◆ What to do
For this exercise, restate every line below word for word and drop the images.
::: Input data
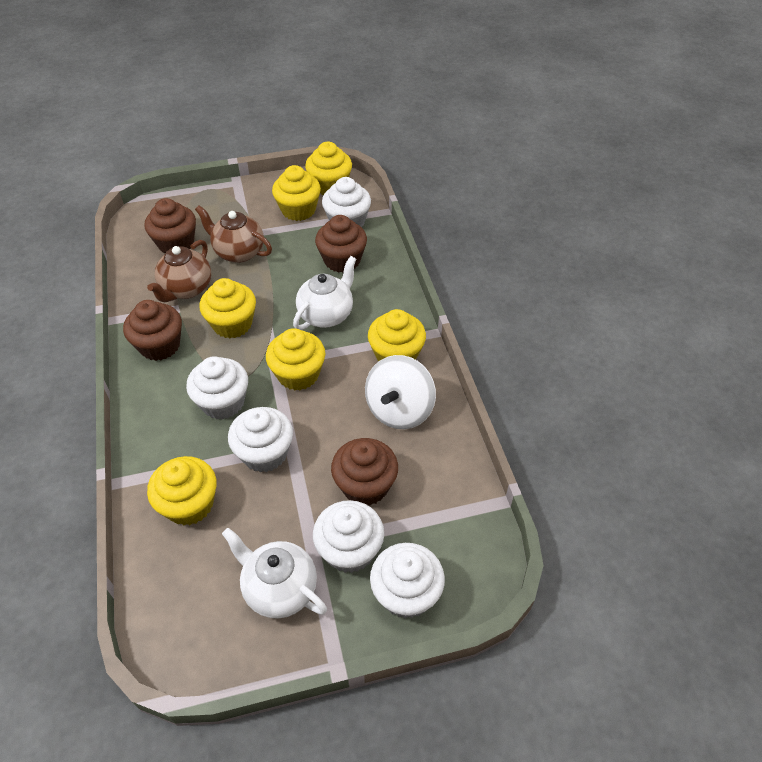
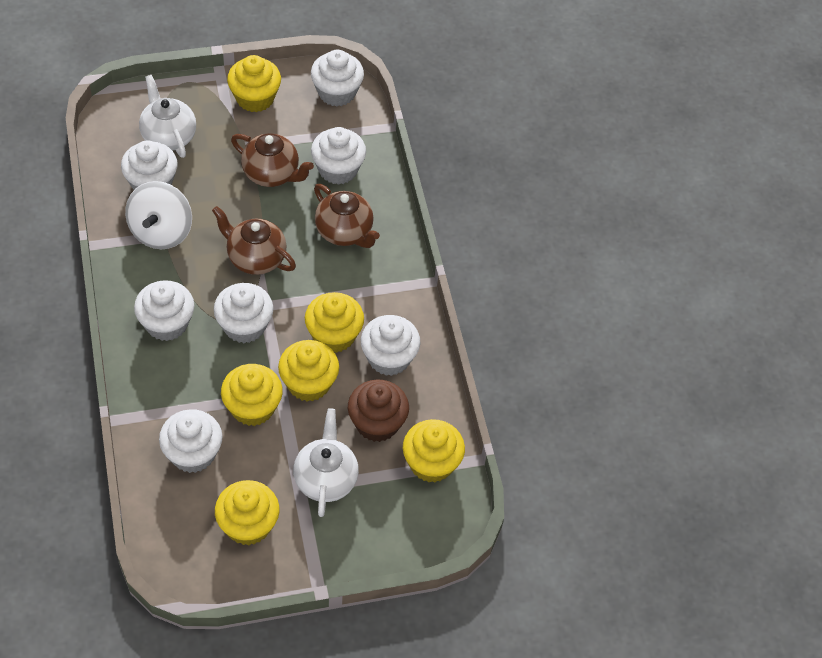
brown cupcake: 4 -> 1
brown teapot: 2 -> 3
white cupcake: 5 -> 7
::::::
◆ Output of the task
brown cupcake: 4 -> 1
brown teapot: 2 -> 3
white cupcake: 5 -> 7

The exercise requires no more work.